Exercise objective =
Copy out each line of the data that includes the string "plus".

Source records
○ ○ ○ ○
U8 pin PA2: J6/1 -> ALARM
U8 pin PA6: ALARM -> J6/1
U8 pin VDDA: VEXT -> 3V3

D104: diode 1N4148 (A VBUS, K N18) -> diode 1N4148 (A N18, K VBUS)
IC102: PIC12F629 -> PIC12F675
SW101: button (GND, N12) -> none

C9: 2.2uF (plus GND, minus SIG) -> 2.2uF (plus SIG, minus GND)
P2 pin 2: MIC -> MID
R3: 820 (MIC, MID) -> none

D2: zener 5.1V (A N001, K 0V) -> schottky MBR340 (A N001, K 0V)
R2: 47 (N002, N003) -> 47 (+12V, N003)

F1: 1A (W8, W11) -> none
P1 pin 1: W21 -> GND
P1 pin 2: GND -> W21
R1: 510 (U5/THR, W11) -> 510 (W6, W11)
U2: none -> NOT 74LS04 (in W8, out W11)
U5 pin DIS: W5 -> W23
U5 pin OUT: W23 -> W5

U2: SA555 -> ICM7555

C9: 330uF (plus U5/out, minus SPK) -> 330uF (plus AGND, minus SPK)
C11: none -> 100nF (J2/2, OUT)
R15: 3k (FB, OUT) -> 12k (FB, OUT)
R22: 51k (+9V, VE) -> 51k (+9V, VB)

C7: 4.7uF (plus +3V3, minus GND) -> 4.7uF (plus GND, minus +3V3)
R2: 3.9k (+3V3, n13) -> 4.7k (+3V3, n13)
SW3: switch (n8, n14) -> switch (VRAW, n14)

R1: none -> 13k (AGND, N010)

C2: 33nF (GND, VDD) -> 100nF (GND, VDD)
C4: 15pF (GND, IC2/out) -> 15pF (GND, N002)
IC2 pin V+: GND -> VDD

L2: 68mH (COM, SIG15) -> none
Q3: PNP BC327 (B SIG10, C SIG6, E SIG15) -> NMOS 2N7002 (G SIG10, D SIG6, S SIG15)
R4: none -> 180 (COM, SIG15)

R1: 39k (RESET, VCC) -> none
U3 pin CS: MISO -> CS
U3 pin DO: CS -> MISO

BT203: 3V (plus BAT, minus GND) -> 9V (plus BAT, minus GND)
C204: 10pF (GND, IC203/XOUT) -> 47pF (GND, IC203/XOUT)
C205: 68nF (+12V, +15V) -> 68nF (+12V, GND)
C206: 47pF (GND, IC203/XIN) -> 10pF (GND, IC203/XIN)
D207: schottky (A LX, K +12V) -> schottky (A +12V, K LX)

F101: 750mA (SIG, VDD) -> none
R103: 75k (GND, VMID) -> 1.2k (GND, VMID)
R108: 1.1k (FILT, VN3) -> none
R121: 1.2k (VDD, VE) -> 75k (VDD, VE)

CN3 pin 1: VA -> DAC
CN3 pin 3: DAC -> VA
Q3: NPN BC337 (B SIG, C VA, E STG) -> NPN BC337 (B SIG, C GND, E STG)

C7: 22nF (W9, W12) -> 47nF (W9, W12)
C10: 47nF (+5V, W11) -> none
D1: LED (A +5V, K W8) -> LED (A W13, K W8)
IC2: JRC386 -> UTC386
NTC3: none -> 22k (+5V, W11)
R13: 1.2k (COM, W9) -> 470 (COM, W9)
○ ○ ○ ○
Solution to this exercise =
C9: 2.2uF (plus GND, minus SIG) -> 2.2uF (plus SIG, minus GND)
C9: 330uF (plus U5/out, minus SPK) -> 330uF (plus AGND, minus SPK)
C7: 4.7uF (plus +3V3, minus GND) -> 4.7uF (plus GND, minus +3V3)
BT203: 3V (plus BAT, minus GND) -> 9V (plus BAT, minus GND)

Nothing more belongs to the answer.